▶ _About this exercise_
Exact copies of all the lines below are wanted, without a single picture.

Segment Start: Information provided

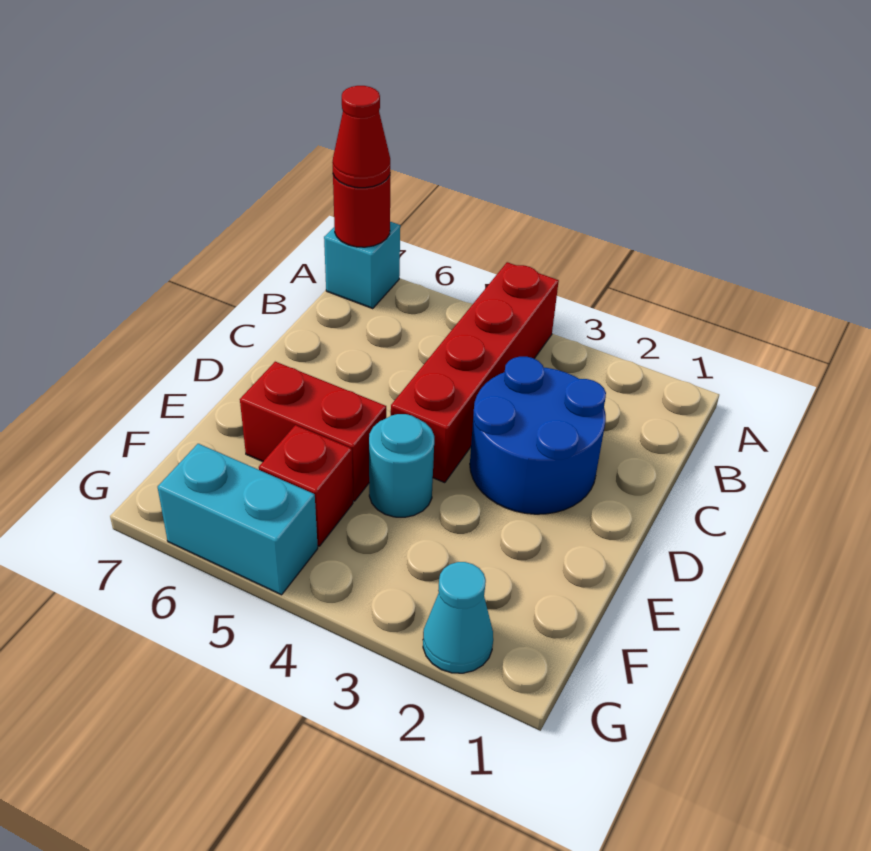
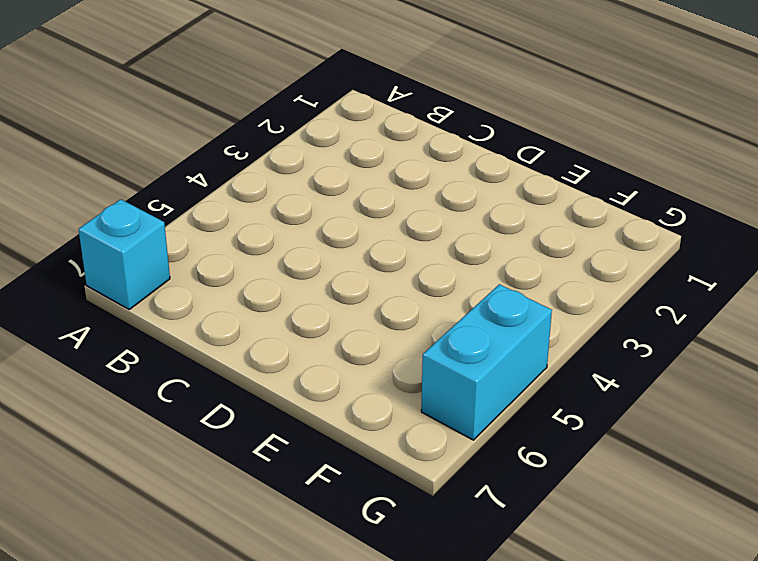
none -> red brick A4:D4 level 1
none -> blue round brick C2:D3 level 1

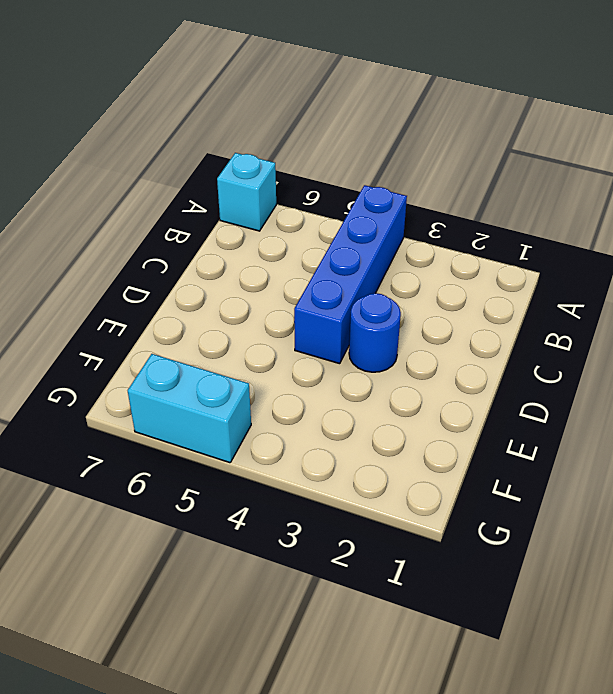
blue brick A4:D4 level 1 -> red brick A4:D4 level 1
blue round brick D3 level 1 -> blue round brick C2:D3 level 1
none -> cyan round brick E4 level 1
none -> red brick E5:E6 level 1

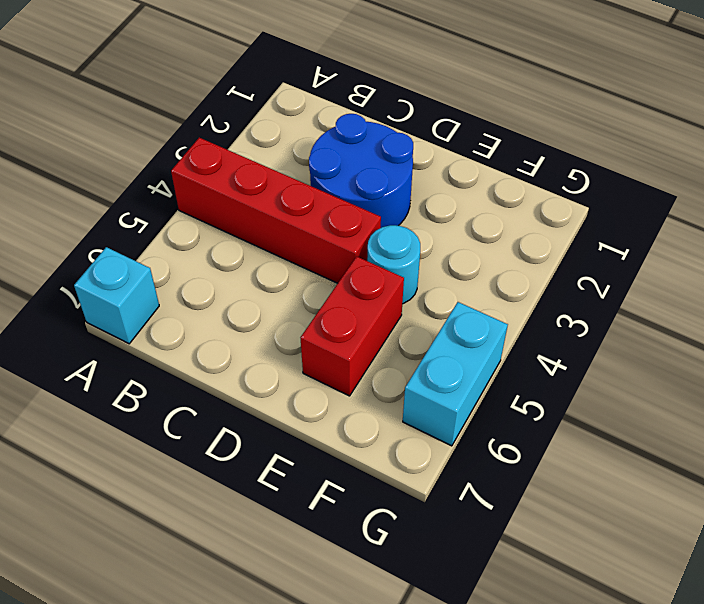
none -> red brick F5 level 1
none -> cyan cone G2 level 1

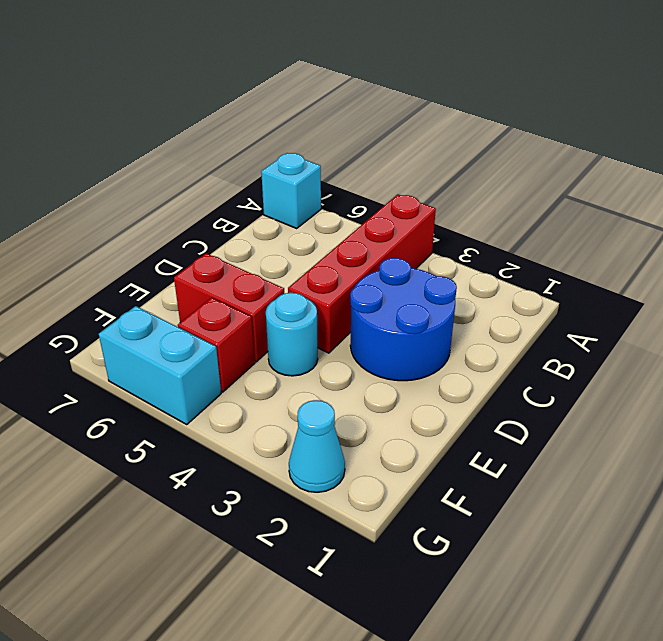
none -> red round brick A7 level 2
none -> red cone A7 level 3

Segment End: Information provided

▶ _Answer for the task_
none -> red brick A4:D4 level 1
none -> blue round brick C2:D3 level 1

blue brick A4:D4 level 1 -> red brick A4:D4 level 1
blue round brick D3 level 1 -> blue round brick C2:D3 level 1
none -> cyan round brick E4 level 1
none -> red brick E5:E6 level 1

none -> red brick F5 level 1
none -> cyan cone G2 level 1

none -> red round brick A7 level 2
none -> red cone A7 level 3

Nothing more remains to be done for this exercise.